PROBLEM STATEMENT = Start at the line with "U11: XNOR CD4077" in the records below, stop at the line with "U201 pin GND: COM -> 5V", and return every line in that span exactly, the two end lines included.

AVAILABLE DATA =
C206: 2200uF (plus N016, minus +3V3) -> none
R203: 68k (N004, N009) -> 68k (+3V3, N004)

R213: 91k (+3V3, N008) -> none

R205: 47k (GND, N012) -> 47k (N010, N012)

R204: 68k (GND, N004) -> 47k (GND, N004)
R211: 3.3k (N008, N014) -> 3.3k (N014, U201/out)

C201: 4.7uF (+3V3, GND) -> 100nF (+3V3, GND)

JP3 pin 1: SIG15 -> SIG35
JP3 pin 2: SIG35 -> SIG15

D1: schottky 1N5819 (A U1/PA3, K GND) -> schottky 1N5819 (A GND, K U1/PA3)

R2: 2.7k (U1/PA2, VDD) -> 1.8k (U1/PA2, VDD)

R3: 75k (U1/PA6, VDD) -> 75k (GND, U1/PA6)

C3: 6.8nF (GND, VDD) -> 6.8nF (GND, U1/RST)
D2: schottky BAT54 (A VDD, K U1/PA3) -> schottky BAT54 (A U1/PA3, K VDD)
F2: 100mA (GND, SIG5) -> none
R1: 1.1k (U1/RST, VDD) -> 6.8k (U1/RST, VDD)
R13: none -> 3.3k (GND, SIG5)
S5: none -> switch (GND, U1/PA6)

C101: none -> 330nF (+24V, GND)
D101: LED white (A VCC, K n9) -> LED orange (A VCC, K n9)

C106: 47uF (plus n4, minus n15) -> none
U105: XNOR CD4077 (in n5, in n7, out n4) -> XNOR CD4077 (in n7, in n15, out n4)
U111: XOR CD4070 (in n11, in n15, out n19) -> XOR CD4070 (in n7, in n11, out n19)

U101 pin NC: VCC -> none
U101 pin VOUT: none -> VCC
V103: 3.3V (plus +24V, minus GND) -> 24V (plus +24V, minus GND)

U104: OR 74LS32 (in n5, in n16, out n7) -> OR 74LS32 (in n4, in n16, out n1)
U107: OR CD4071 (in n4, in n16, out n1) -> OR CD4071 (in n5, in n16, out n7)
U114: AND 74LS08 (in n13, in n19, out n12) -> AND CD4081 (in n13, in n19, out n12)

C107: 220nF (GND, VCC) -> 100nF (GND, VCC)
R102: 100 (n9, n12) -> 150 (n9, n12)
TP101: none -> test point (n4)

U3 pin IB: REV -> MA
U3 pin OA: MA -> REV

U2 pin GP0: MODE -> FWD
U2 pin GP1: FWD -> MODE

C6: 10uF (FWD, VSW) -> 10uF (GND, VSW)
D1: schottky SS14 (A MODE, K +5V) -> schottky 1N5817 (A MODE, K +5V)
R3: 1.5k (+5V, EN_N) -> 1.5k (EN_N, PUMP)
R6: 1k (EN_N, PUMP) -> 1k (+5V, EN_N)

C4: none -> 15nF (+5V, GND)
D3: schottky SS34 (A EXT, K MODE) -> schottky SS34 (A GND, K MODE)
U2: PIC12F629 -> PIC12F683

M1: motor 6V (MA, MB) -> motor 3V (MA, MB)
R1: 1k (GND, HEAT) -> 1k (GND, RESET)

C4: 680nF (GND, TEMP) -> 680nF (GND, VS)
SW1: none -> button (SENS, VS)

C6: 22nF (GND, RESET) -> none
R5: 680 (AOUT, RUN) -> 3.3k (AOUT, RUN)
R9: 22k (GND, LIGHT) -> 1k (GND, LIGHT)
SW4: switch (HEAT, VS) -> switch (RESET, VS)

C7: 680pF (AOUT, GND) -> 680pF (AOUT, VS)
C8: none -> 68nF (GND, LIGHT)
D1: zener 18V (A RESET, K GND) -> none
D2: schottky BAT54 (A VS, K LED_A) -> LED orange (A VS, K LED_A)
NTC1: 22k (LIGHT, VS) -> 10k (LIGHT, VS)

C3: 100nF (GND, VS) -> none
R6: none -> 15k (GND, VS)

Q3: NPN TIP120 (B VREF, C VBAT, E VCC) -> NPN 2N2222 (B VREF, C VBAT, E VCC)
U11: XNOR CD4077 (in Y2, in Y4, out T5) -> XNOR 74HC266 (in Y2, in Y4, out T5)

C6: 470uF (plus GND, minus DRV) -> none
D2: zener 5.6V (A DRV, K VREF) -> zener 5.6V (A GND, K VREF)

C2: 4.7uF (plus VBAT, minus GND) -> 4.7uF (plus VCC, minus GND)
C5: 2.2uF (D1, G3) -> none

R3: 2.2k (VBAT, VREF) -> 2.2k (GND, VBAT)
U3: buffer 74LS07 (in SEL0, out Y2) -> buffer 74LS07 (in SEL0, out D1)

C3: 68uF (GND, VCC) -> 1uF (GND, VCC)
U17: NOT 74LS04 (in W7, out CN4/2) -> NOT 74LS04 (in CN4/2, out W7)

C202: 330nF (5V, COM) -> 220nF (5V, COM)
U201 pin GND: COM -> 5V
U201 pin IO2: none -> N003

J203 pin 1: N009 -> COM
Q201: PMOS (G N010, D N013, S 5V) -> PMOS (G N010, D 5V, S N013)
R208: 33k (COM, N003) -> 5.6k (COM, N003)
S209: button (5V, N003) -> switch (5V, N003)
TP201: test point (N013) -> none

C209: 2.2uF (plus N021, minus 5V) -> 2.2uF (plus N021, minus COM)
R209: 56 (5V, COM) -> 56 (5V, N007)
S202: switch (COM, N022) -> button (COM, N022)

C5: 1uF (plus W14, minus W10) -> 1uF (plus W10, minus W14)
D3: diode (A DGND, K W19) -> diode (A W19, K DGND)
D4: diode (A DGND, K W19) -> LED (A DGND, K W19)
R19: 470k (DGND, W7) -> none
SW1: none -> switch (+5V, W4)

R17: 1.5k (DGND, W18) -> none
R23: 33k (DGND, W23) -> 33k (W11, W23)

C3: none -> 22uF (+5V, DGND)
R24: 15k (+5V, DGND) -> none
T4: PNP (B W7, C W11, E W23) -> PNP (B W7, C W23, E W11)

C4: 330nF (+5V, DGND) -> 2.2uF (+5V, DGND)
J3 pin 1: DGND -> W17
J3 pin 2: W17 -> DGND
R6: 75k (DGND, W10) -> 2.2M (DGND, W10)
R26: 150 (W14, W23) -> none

ANSWER TO THE PROBLEM =
U11: XNOR CD4077 (in Y2, in Y4, out T5) -> XNOR 74HC266 (in Y2, in Y4, out T5)

C6: 470uF (plus GND, minus DRV) -> none
D2: zener 5.6V (A DRV, K VREF) -> zener 5.6V (A GND, K VREF)

C2: 4.7uF (plus VBAT, minus GND) -> 4.7uF (plus VCC, minus GND)
C5: 2.2uF (D1, G3) -> none

R3: 2.2k (VBAT, VREF) -> 2.2k (GND, VBAT)
U3: buffer 74LS07 (in SEL0, out Y2) -> buffer 74LS07 (in SEL0, out D1)

C3: 68uF (GND, VCC) -> 1uF (GND, VCC)
U17: NOT 74LS04 (in W7, out CN4/2) -> NOT 74LS04 (in CN4/2, out W7)

C202: 330nF (5V, COM) -> 220nF (5V, COM)
U201 pin GND: COM -> 5V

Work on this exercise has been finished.